● Exercise brief: Copy exactly the lines of the data below, beginning with the line with "U1: NAND CD4011" and ending with the line with "U3: OR 74LS32". Pictures are to be omitted.

● Data provided:
****************************************
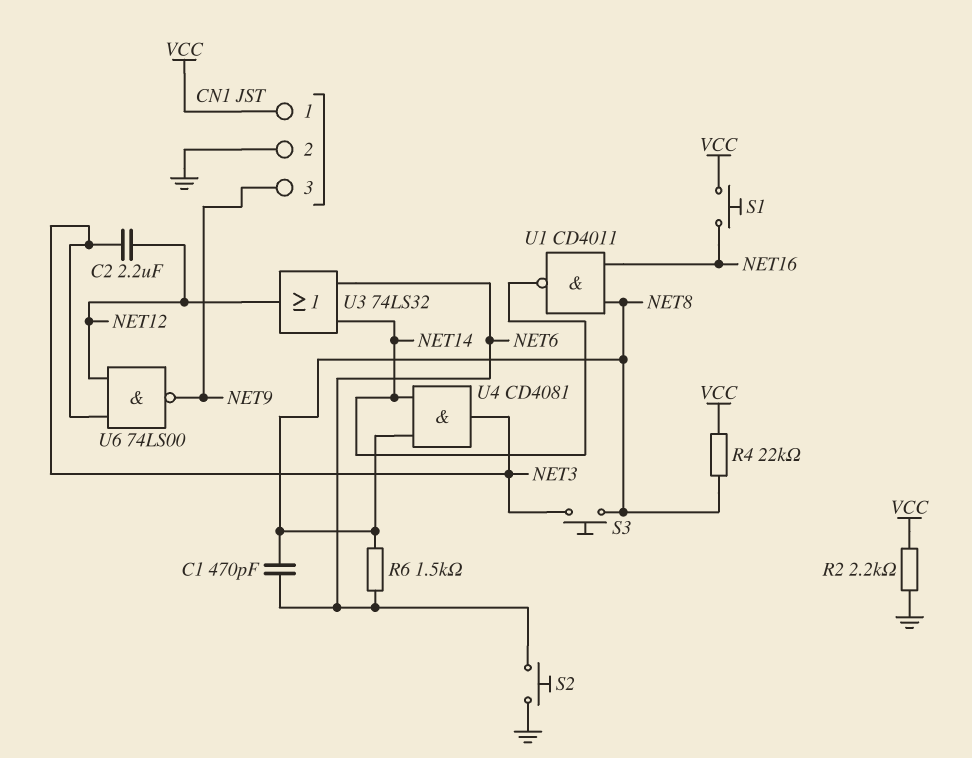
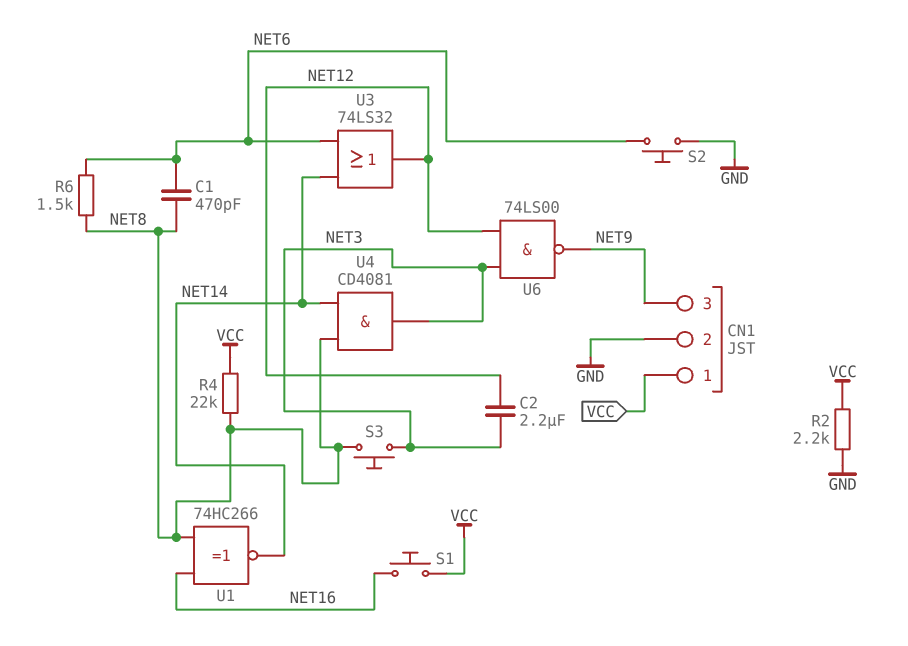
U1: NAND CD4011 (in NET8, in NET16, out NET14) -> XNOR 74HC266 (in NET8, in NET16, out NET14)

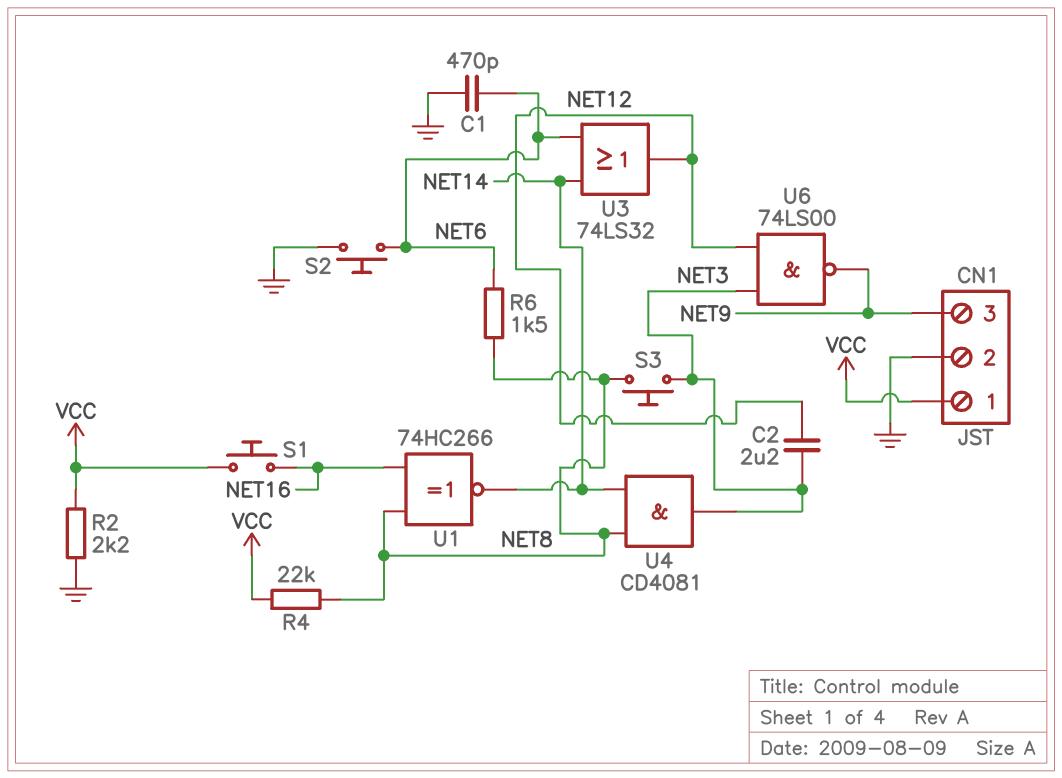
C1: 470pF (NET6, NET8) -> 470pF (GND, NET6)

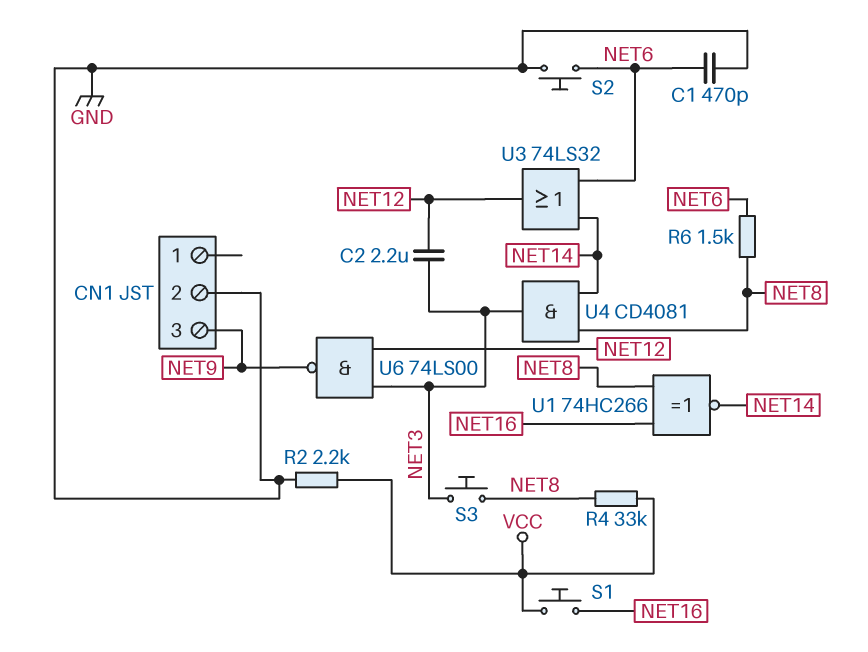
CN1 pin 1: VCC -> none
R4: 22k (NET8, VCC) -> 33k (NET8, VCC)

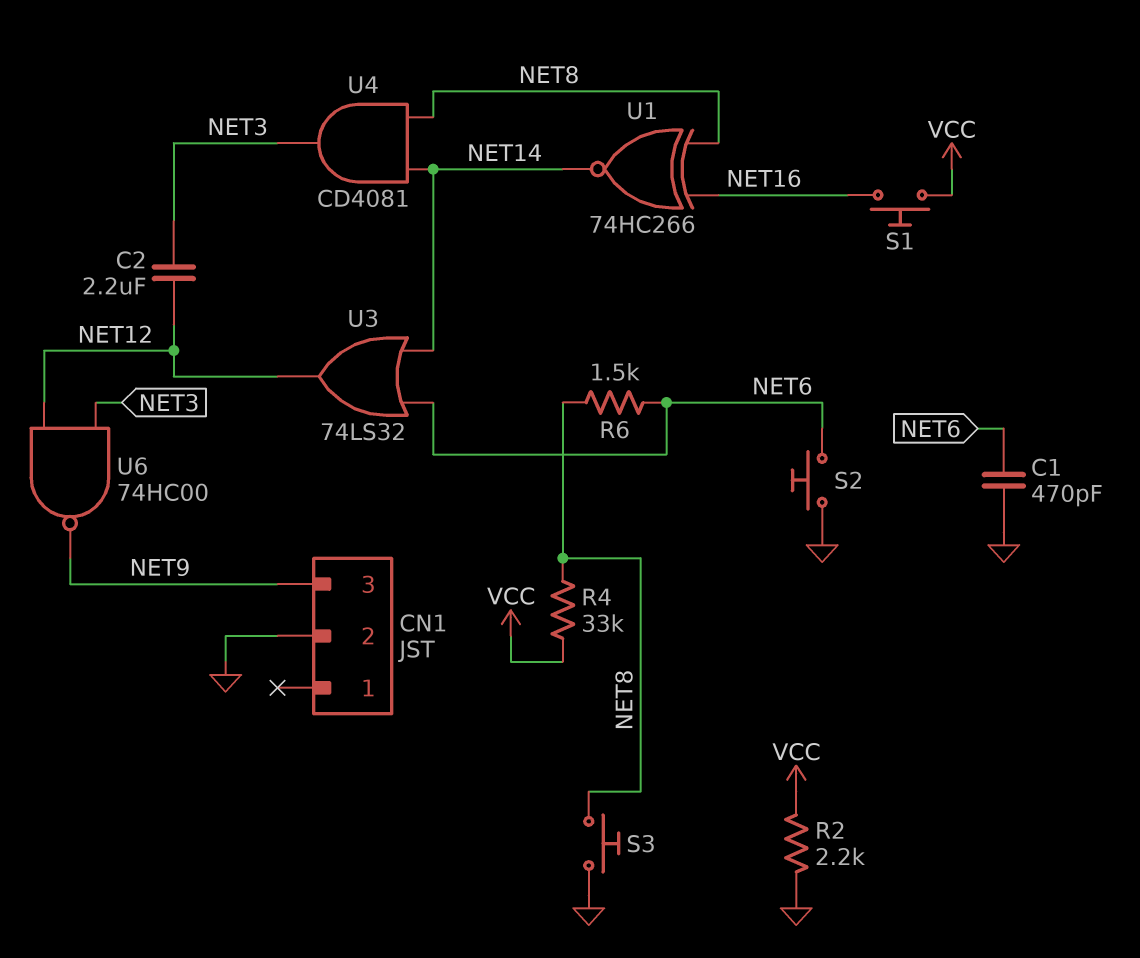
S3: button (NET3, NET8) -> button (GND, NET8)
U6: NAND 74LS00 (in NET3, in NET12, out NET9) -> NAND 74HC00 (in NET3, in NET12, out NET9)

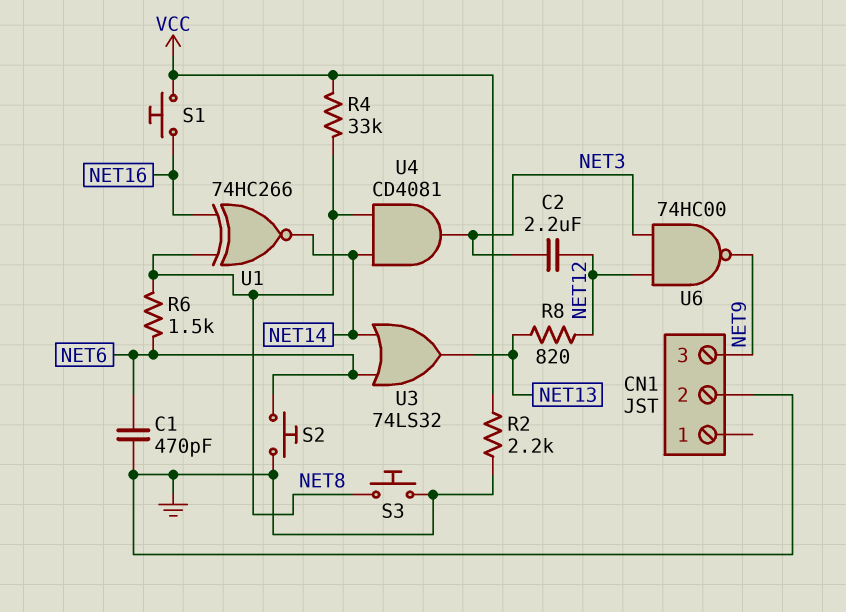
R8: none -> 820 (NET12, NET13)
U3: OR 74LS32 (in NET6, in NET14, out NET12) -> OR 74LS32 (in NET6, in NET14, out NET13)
****************************************
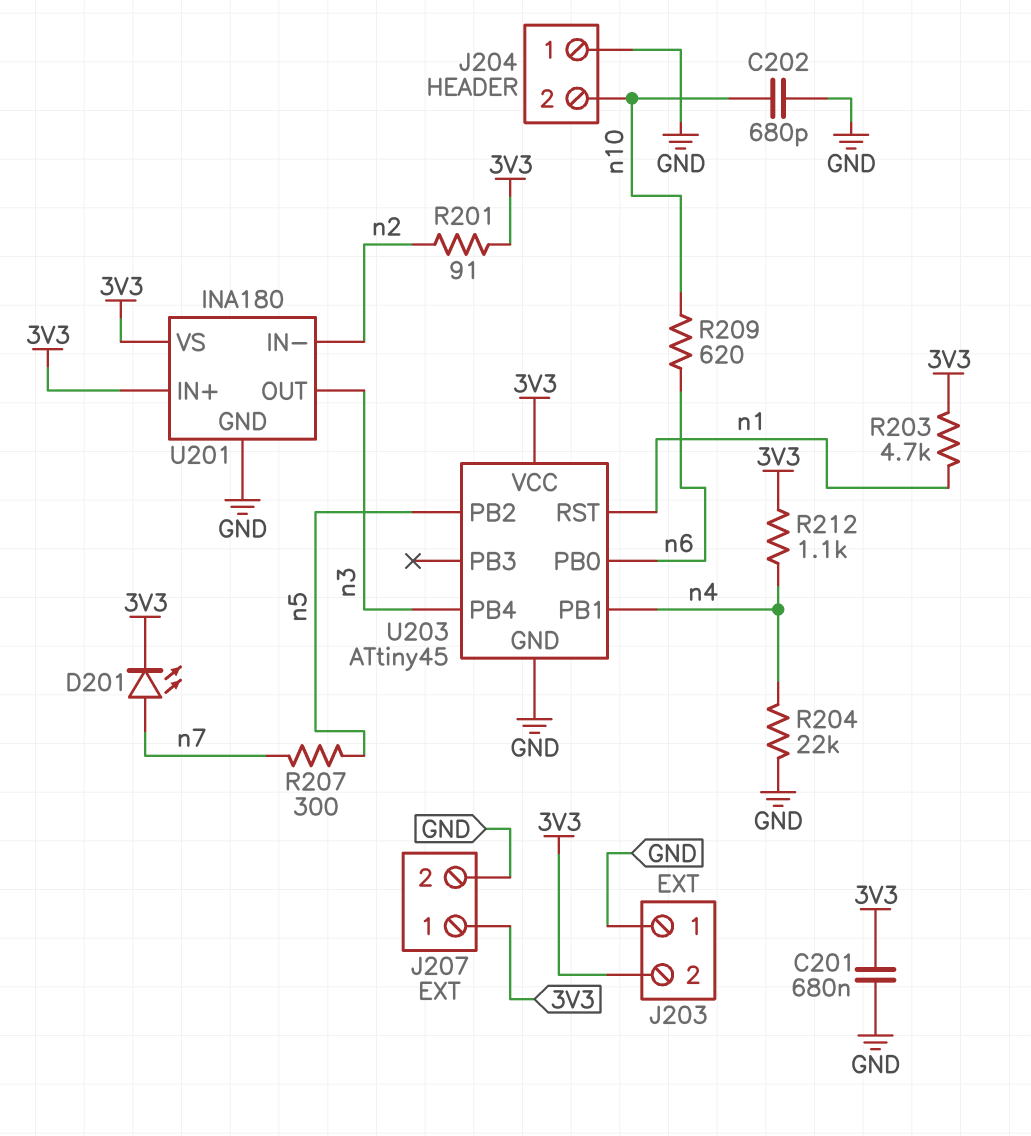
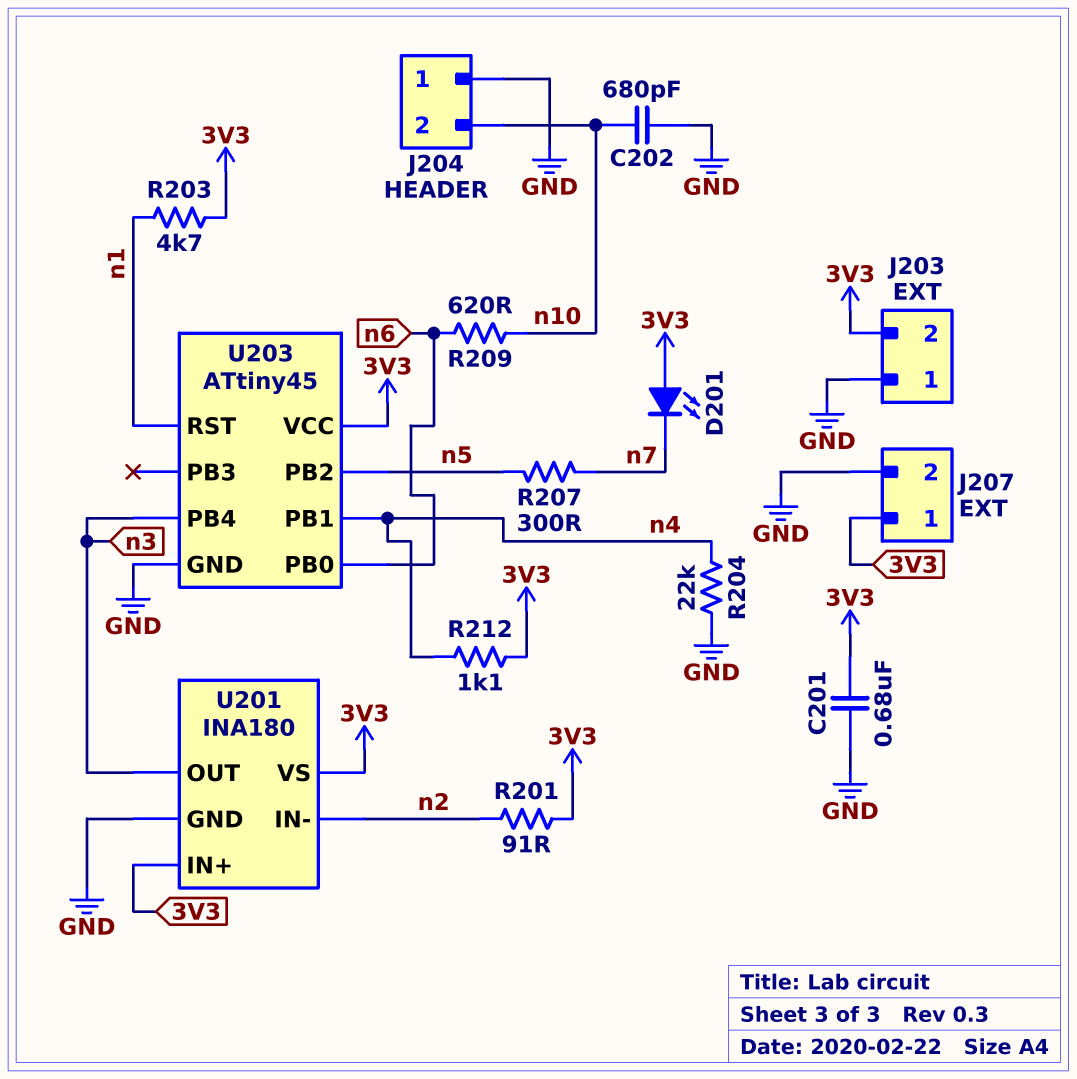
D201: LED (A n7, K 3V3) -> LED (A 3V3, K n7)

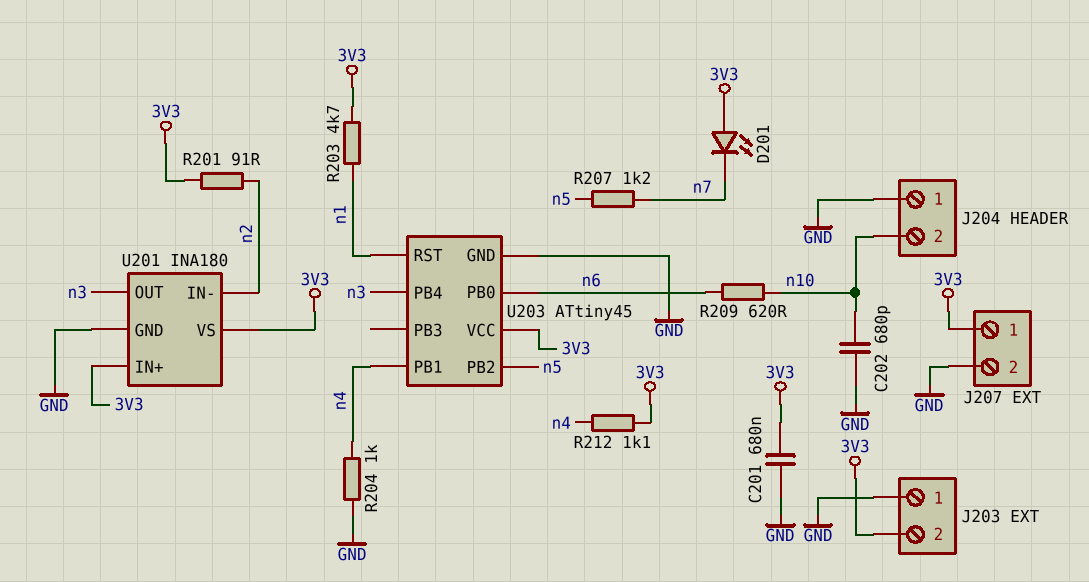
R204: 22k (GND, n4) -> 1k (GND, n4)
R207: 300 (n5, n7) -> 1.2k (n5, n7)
****************************************
● Task answer:
U1: NAND CD4011 (in NET8, in NET16, out NET14) -> XNOR 74HC266 (in NET8, in NET16, out NET14)

C1: 470pF (NET6, NET8) -> 470pF (GND, NET6)

CN1 pin 1: VCC -> none
R4: 22k (NET8, VCC) -> 33k (NET8, VCC)

S3: button (NET3, NET8) -> button (GND, NET8)
U6: NAND 74LS00 (in NET3, in NET12, out NET9) -> NAND 74HC00 (in NET3, in NET12, out NET9)

R8: none -> 820 (NET12, NET13)
U3: OR 74LS32 (in NET6, in NET14, out NET12) -> OR 74LS32 (in NET6, in NET14, out NET13)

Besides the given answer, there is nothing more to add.